(Beginning of Record extracts)
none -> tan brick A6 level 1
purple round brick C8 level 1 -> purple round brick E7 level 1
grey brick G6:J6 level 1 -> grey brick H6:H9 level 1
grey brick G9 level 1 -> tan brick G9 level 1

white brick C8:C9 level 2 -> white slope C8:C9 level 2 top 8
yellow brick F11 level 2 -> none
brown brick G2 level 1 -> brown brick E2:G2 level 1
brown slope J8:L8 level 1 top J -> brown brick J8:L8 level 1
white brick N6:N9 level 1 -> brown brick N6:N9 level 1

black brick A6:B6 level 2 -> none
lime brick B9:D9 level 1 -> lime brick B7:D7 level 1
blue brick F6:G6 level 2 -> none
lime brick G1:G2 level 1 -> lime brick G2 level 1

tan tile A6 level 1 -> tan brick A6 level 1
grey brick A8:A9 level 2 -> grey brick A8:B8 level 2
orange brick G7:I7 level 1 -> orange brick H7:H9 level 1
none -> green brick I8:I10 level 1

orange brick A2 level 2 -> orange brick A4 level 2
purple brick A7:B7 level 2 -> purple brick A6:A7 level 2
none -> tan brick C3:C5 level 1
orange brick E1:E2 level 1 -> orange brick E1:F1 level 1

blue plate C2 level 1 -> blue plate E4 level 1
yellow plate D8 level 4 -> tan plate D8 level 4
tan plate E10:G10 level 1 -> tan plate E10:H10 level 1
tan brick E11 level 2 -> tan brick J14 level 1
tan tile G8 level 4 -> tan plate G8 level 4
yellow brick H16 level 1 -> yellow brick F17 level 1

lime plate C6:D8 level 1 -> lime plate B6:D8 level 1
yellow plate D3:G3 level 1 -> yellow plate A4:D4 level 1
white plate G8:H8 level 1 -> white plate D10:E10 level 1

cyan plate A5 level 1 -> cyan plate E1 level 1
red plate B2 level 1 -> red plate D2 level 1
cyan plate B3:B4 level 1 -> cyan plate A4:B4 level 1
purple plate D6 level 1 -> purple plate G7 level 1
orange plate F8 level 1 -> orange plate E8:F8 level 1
(End of Record extracts)
**Your task:** All lines above between those holding "yellow brick F11 level 2 -> none" and "tan tile G8 level 4 -> tan plate G8 level 4", inclusive, must be set down unchanged, and no other line may be included.

**Result of the exercise:**
yellow brick F11 level 2 -> none
brown brick G2 level 1 -> brown brick E2:G2 level 1
brown slope J8:L8 level 1 top J -> brown brick J8:L8 level 1
white brick N6:N9 level 1 -> brown brick N6:N9 level 1

black brick A6:B6 level 2 -> none
lime brick B9:D9 level 1 -> lime brick B7:D7 level 1
blue brick F6:G6 level 2 -> none
lime brick G1:G2 level 1 -> lime brick G2 level 1

tan tile A6 level 1 -> tan brick A6 level 1
grey brick A8:A9 level 2 -> grey brick A8:B8 level 2
orange brick G7:I7 level 1 -> orange brick H7:H9 level 1
none -> green brick I8:I10 level 1

orange brick A2 level 2 -> orange brick A4 level 2
purple brick A7:B7 level 2 -> purple brick A6:A7 level 2
none -> tan brick C3:C5 level 1
orange brick E1:E2 level 1 -> orange brick E1:F1 level 1

blue plate C2 level 1 -> blue plate E4 level 1
yellow plate D8 level 4 -> tan plate D8 level 4
tan plate E10:G10 level 1 -> tan plate E10:H10 level 1
tan brick E11 level 2 -> tan brick J14 level 1
tan tile G8 level 4 -> tan plate G8 level 4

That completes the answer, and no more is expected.